▶ **Source information**:
====================
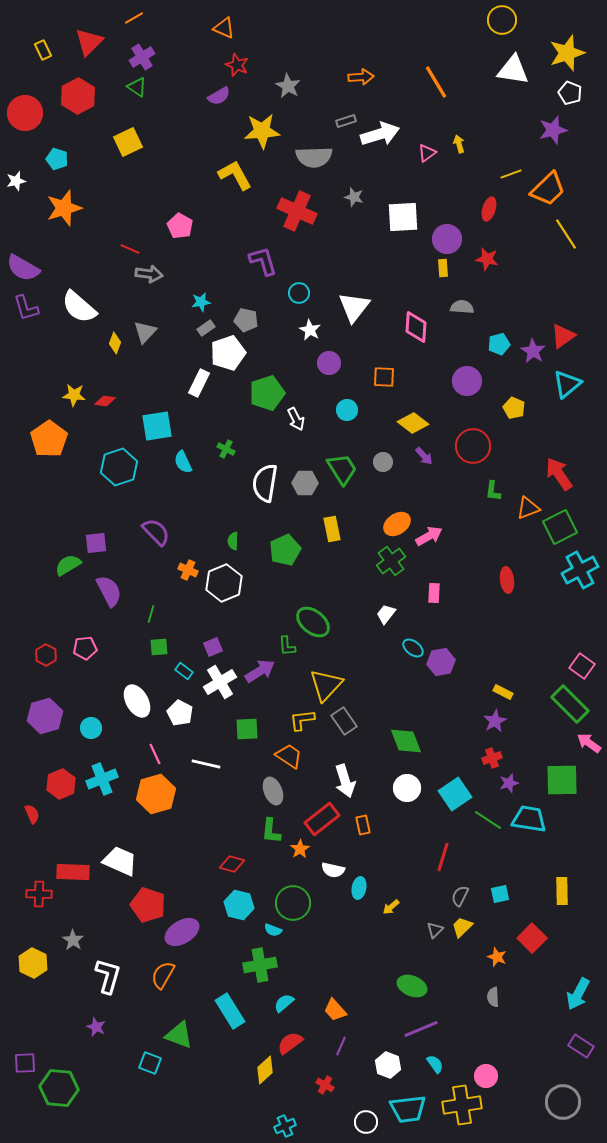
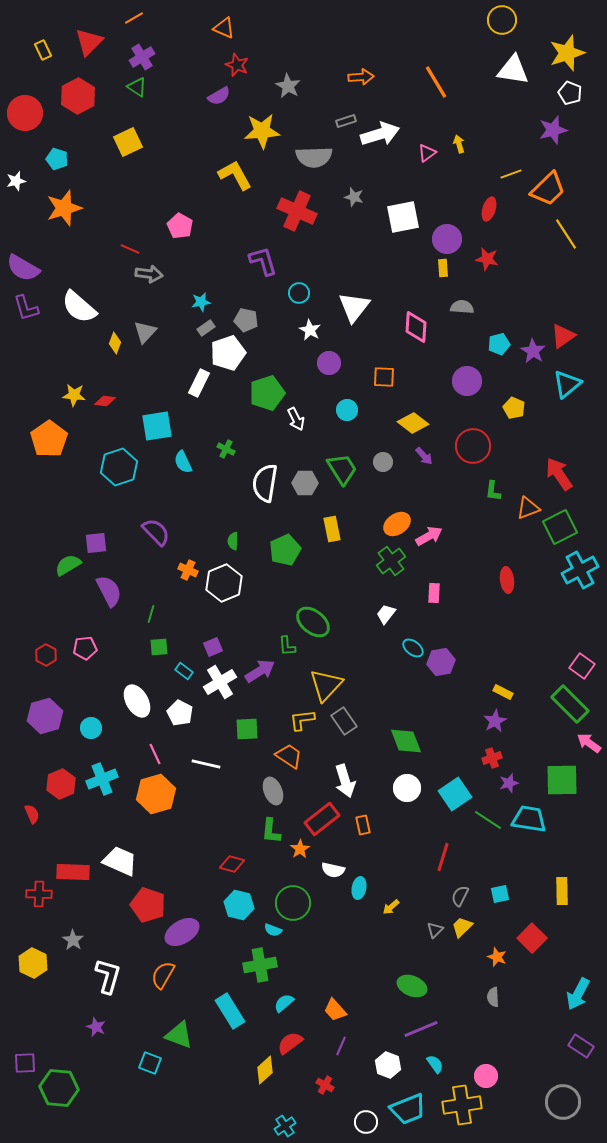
white square at (403, 217): rotated 8 degrees counterclockwise
cyan trapezoid at (408, 1109): rotated 15 degrees counterclockwise
cyan cross at (285, 1126): rotated 10 degrees counterclockwise
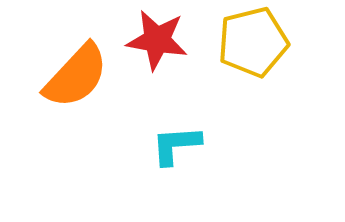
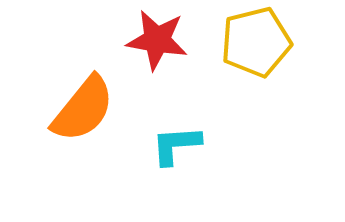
yellow pentagon: moved 3 px right
orange semicircle: moved 7 px right, 33 px down; rotated 4 degrees counterclockwise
====================
▶ **To do**: Keep out the pictures, and copy exactly the lines from the one that contains "cyan trapezoid at" through the final line of the records above, both ends included.

▶ **Exercise solution**:
cyan trapezoid at (408, 1109): rotated 15 degrees counterclockwise
cyan cross at (285, 1126): rotated 10 degrees counterclockwise
yellow pentagon: moved 3 px right
orange semicircle: moved 7 px right, 33 px down; rotated 4 degrees counterclockwise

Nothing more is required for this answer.